About this exercise =
Range to output from the entries below: the line containing "(495, 293) = (599, 400): brown" through the line containing "(592, 184) = (855, 319): blue". Set it down exactly, ends included, nothing else.

Dataset: Begin

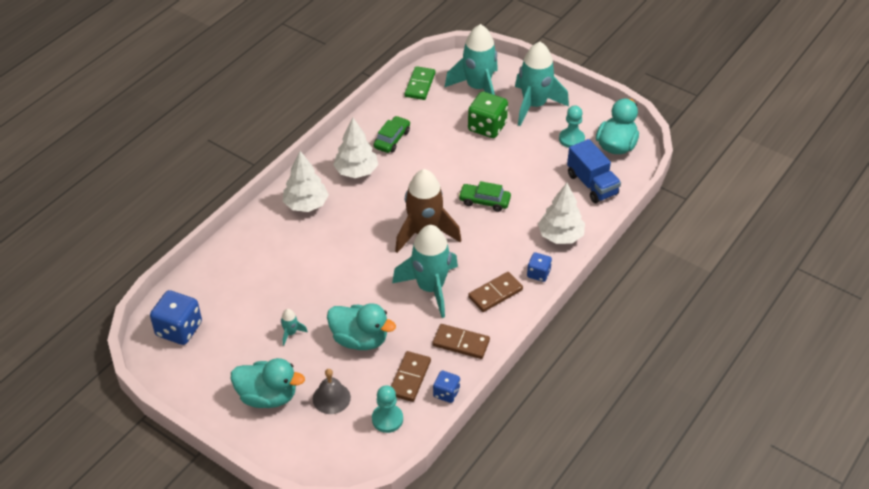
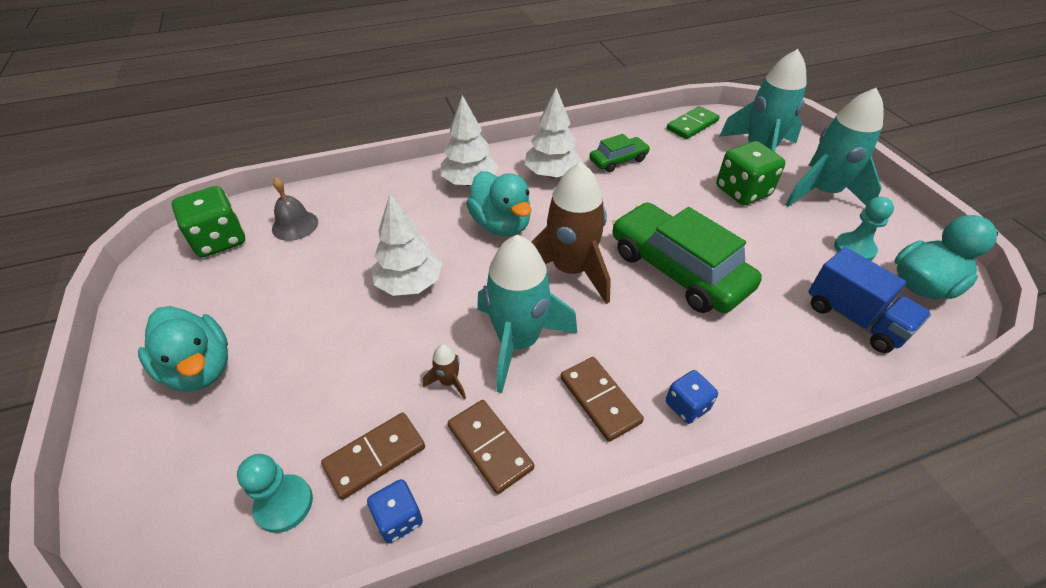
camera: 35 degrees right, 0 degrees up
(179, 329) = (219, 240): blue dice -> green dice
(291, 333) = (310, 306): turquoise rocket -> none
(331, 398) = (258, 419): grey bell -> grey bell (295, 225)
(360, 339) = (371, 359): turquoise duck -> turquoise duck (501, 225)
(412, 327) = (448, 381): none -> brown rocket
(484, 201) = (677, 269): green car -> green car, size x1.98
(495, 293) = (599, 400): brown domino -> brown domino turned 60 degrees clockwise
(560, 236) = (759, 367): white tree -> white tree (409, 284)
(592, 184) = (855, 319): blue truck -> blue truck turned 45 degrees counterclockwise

Dataset: End
Dataset: Begin

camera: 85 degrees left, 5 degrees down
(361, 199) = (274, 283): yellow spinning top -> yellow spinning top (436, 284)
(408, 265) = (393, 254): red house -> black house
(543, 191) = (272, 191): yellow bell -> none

Dataset: End

Result =
(495, 293) = (599, 400): brown domino -> brown domino turned 60 degrees clockwise
(560, 236) = (759, 367): white tree -> white tree (409, 284)
(592, 184) = (855, 319): blue truck -> blue truck turned 45 degrees counterclockwise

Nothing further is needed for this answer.